#### INPUT RECORDS:
Start of Block

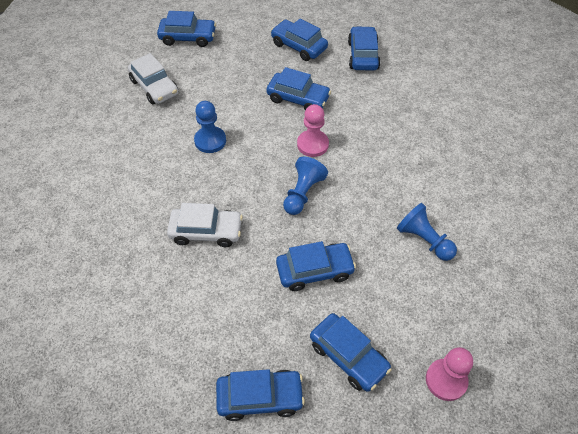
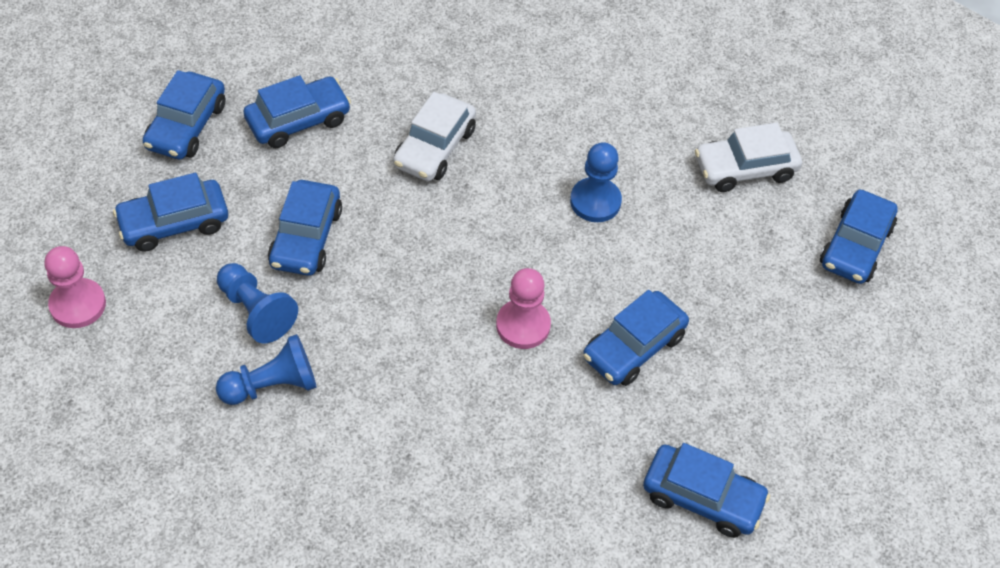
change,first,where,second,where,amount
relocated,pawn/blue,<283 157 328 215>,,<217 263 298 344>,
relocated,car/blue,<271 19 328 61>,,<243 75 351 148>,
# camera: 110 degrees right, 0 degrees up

End of Block
Start of Block

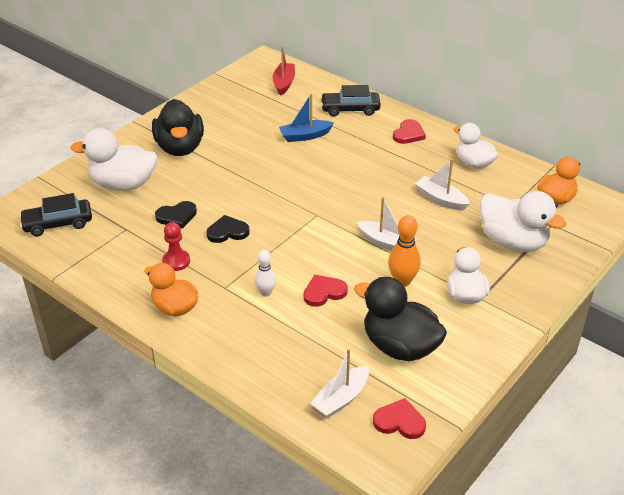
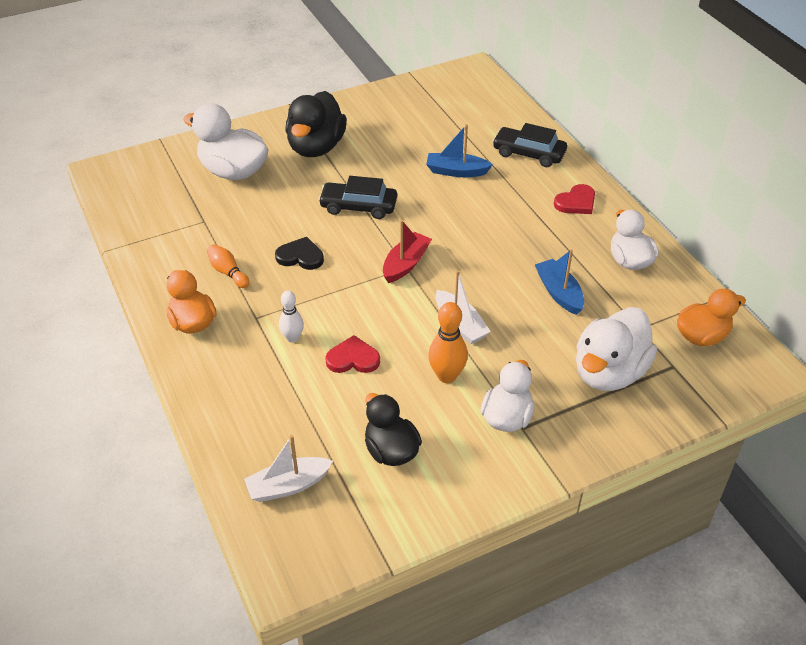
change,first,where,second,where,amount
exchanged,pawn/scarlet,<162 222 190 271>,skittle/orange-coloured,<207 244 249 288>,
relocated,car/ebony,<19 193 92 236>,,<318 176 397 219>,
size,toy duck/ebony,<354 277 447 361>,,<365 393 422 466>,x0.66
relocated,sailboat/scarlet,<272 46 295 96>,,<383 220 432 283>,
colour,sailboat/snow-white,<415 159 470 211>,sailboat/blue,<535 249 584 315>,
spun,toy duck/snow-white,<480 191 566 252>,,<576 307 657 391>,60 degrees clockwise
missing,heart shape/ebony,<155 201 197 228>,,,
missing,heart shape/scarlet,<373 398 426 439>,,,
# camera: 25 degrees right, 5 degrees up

End of Block

#### TASK TO COMPLETE:
Within the data above, the lines from the one with "relocated,pawn/blue,<283 157 328" to the one with "# camera: 110 degrees right, 0 degrees up" must be repeated exactly; no other line belongs in the answer.

#### RESULT FOR THIS EXERCISE:
relocated,pawn/blue,<283 157 328 215>,,<217 263 298 344>,
relocated,car/blue,<271 19 328 61>,,<243 75 351 148>,
# camera: 110 degrees right, 0 degrees up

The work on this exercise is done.